[Given data Boundary: Start]
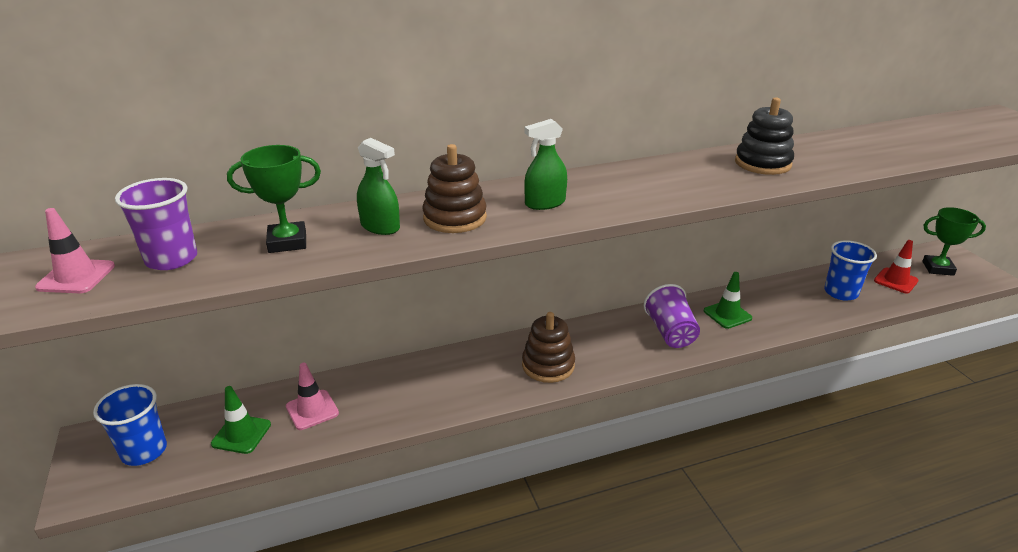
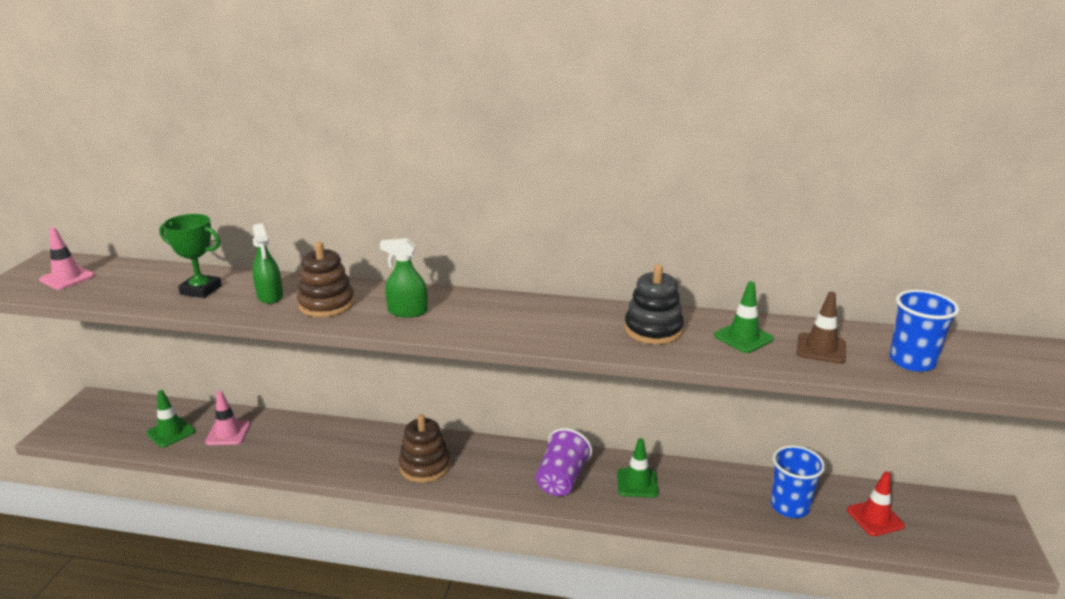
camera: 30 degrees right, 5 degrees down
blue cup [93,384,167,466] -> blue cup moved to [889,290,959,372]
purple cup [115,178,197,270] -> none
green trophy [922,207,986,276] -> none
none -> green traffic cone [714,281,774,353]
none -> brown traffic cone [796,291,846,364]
[Given data Boundary: End]
[Given data Boundary: Start]
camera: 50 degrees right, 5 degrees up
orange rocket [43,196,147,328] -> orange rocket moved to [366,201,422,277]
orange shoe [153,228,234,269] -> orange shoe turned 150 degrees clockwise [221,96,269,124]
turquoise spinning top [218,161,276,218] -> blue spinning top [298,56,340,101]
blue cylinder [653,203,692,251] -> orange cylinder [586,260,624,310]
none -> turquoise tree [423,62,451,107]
[Given data Boundary: End]
[Given data Boundary: Start]
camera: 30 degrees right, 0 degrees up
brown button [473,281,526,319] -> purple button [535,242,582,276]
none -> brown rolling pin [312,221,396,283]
[Given data Boundary: End]
▸ **Exercise description**: Find all the lines containing "traffic" in the material, then copy them.

▸ **Task answer**:
none -> green traffic cone [714,281,774,353]
none -> brown traffic cone [796,291,846,364]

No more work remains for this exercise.